** Material for this exercise **
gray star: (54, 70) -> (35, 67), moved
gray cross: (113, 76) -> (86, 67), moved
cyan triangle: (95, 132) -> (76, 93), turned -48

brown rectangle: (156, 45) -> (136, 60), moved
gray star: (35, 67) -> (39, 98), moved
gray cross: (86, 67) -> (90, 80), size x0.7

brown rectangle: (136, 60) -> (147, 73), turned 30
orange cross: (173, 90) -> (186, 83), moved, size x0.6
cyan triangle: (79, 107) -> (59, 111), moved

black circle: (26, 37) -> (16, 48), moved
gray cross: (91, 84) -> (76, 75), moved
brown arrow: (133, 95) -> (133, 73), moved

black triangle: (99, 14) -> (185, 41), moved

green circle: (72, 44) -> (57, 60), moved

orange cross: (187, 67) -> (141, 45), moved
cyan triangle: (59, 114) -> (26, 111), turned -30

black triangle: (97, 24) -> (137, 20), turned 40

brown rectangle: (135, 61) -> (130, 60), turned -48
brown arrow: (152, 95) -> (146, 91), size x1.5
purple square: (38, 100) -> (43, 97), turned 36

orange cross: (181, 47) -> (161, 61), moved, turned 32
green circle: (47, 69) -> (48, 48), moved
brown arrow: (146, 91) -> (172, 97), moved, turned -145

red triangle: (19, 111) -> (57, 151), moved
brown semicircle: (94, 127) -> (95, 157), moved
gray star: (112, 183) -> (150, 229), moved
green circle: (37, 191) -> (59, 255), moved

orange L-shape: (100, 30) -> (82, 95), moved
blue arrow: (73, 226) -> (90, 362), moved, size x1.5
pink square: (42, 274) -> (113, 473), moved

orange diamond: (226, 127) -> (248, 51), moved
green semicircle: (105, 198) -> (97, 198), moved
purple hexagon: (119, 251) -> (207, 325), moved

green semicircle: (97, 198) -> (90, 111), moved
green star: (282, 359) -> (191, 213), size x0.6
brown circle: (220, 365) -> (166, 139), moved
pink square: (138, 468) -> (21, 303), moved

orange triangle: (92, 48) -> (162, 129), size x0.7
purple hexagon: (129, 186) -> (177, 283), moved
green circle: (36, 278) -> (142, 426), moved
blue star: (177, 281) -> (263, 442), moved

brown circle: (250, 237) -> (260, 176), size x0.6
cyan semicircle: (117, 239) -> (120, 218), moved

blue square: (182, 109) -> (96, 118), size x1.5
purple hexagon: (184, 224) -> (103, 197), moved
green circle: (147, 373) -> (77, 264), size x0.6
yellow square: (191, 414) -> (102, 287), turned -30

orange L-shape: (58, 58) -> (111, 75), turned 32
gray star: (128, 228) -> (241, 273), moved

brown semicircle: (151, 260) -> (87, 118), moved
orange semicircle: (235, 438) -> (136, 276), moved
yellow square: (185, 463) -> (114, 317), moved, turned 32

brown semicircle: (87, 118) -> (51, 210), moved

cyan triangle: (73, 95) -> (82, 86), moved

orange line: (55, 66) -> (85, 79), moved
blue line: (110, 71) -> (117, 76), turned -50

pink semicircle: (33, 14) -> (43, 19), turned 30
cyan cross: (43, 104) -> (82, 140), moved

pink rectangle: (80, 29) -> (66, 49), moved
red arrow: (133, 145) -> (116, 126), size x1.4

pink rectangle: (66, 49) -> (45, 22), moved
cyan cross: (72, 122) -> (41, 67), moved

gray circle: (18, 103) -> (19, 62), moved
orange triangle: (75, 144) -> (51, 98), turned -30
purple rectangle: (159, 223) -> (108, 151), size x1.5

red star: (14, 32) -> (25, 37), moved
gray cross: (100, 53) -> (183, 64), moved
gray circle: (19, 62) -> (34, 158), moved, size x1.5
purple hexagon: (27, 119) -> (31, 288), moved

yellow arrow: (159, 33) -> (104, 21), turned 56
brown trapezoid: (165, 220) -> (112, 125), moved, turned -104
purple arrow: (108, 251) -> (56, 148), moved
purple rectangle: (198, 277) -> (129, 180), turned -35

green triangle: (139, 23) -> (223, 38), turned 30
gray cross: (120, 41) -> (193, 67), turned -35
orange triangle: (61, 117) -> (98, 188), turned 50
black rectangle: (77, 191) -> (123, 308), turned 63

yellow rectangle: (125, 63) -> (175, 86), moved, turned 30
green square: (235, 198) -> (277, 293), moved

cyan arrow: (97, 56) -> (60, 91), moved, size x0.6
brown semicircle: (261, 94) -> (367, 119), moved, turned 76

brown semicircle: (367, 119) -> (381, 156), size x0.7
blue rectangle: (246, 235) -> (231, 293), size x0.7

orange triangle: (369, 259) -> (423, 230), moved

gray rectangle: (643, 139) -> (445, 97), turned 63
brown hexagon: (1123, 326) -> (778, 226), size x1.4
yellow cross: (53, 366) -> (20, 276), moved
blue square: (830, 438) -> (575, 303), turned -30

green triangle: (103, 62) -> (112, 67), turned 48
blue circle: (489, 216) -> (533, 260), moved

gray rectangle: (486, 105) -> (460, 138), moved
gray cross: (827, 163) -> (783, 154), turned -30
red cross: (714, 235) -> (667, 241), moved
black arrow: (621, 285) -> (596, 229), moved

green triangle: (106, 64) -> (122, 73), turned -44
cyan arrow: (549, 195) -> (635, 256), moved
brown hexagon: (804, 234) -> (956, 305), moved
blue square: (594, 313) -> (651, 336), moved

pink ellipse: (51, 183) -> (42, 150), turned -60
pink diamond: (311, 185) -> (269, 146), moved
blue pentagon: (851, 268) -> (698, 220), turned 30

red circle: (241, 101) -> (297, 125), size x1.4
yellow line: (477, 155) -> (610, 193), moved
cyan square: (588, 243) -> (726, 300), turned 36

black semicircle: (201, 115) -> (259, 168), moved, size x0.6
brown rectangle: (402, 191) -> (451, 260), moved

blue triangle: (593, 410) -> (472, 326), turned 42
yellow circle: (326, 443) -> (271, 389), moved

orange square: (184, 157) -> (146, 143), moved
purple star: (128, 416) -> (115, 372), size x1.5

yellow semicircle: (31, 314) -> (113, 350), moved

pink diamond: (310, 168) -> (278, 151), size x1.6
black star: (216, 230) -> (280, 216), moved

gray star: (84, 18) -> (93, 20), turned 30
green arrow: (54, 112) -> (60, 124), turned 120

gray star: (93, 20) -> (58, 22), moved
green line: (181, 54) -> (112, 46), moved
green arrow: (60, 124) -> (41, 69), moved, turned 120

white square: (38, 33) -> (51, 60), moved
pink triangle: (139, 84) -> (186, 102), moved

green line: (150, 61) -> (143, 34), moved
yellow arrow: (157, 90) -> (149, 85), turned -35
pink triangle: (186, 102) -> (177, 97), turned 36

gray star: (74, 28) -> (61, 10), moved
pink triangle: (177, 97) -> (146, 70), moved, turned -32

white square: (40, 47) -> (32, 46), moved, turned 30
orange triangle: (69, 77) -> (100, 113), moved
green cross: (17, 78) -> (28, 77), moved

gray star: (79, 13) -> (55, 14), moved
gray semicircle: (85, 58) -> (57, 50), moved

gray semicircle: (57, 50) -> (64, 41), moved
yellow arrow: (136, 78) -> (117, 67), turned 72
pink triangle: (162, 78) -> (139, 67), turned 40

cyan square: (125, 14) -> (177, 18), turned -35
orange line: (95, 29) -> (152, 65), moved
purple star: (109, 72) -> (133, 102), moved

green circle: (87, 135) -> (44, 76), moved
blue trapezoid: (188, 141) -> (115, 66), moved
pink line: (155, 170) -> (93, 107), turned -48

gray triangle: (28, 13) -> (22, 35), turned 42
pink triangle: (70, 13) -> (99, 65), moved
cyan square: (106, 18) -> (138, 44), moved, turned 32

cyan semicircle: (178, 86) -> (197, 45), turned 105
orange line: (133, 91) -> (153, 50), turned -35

** What to produce **
Looking at the entries above, work out how many lines include the word "hexagon" and reply with that number alone.

** Result for this exercise **
6